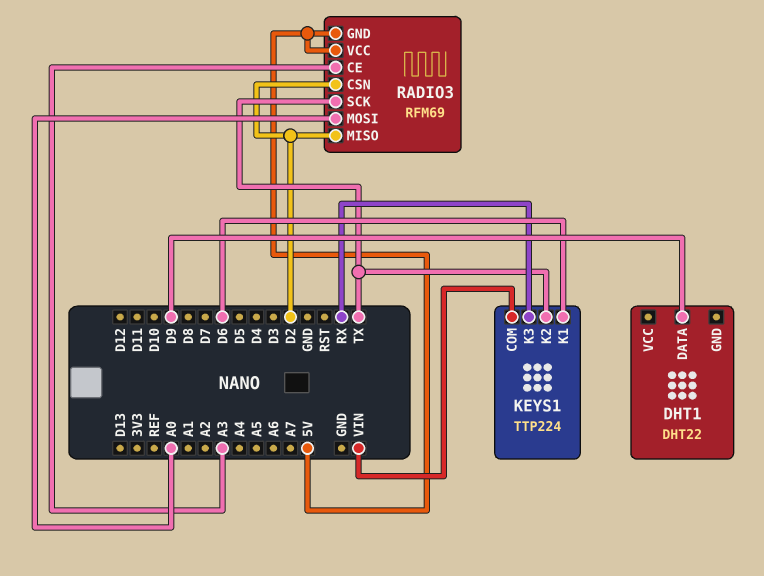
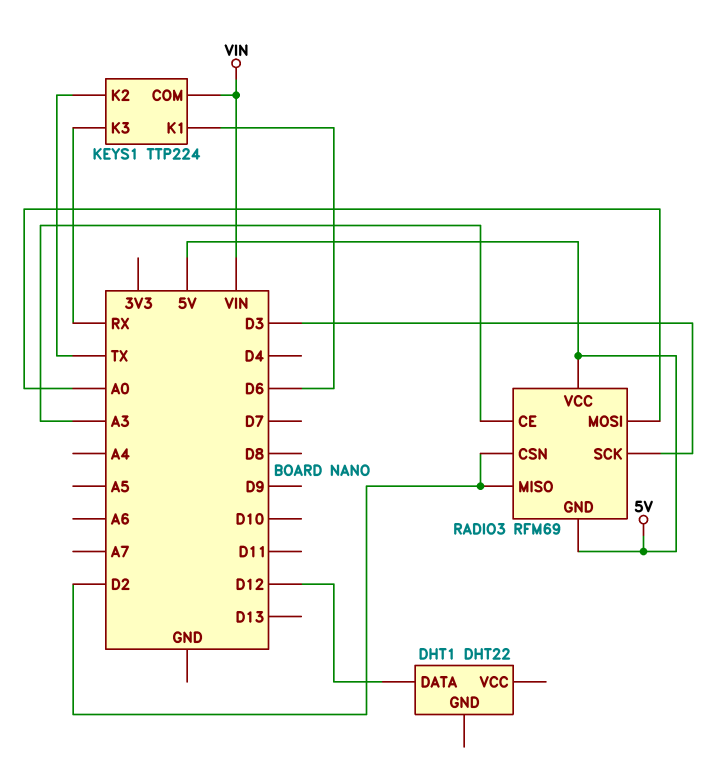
DHT1 pin DATA: D9 -> D12
RADIO3 pin SCK: TX -> D3

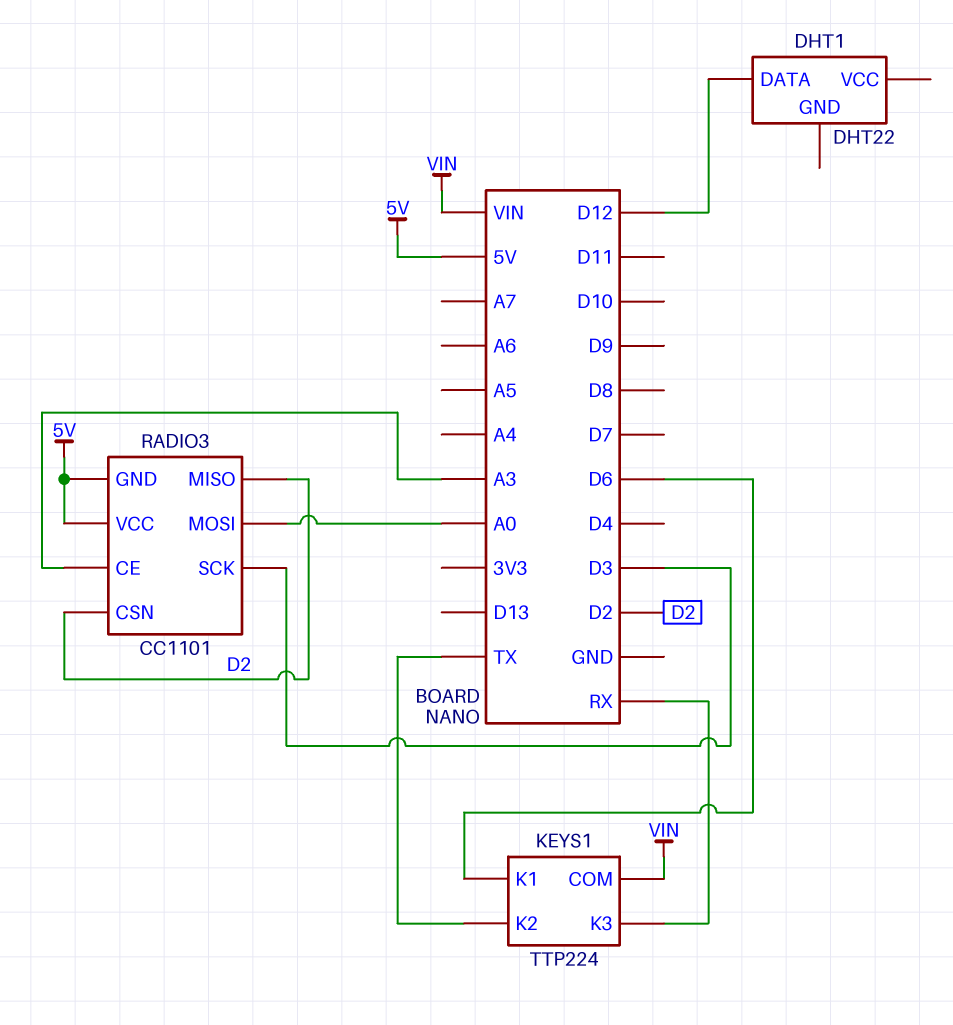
RADIO3: RFM69 -> CC1101

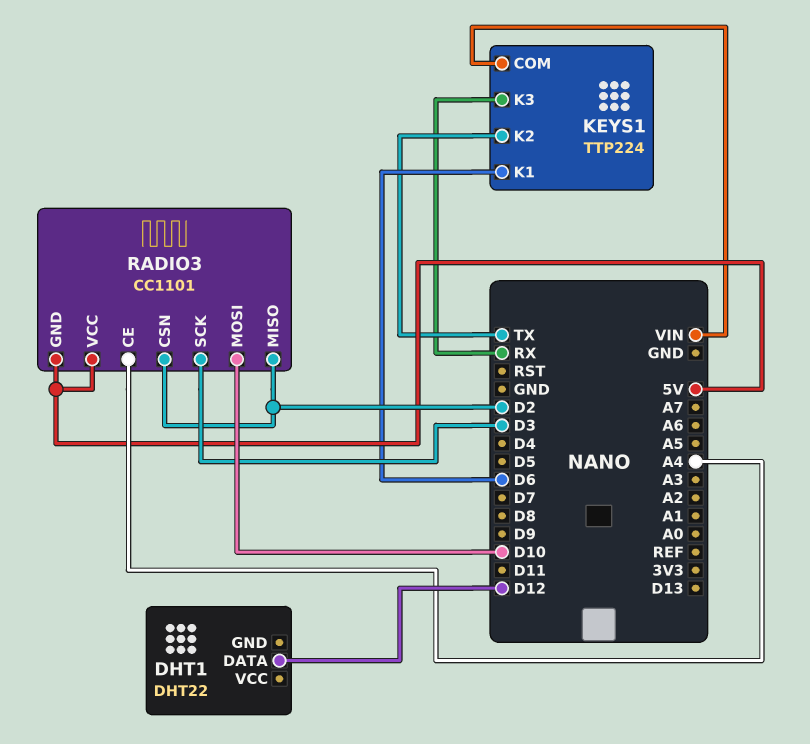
RADIO3 pin CE: A3 -> A4
RADIO3 pin MOSI: A0 -> D10

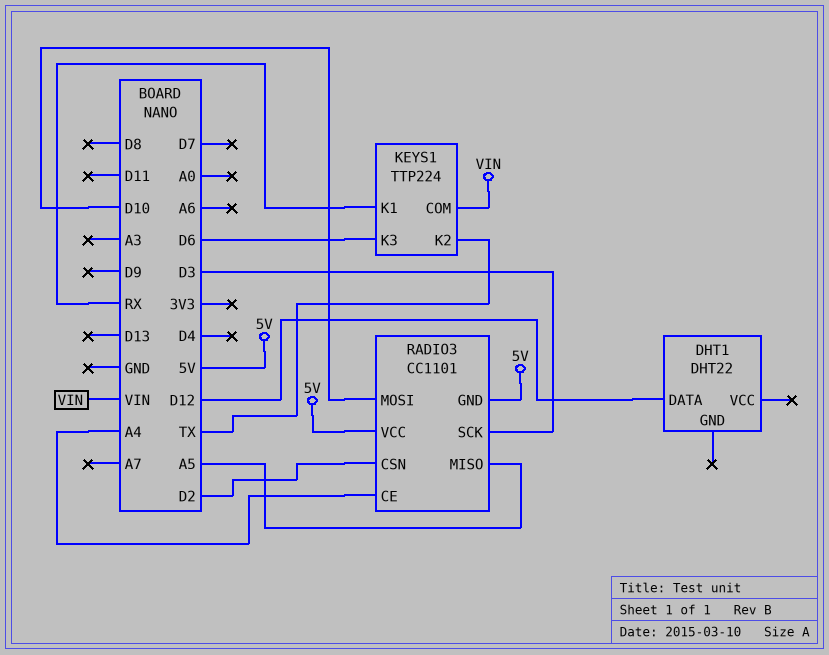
KEYS1 pin K1: D6 -> RX
KEYS1 pin K3: RX -> D6
RADIO3 pin MISO: D2 -> A5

What to work on -> Copy the records exactly. Skip the pictures.

Result of the exercise ->
DHT1 pin DATA: D9 -> D12
RADIO3 pin SCK: TX -> D3

RADIO3: RFM69 -> CC1101

RADIO3 pin CE: A3 -> A4
RADIO3 pin MOSI: A0 -> D10

KEYS1 pin K1: D6 -> RX
KEYS1 pin K3: RX -> D6
RADIO3 pin MISO: D2 -> A5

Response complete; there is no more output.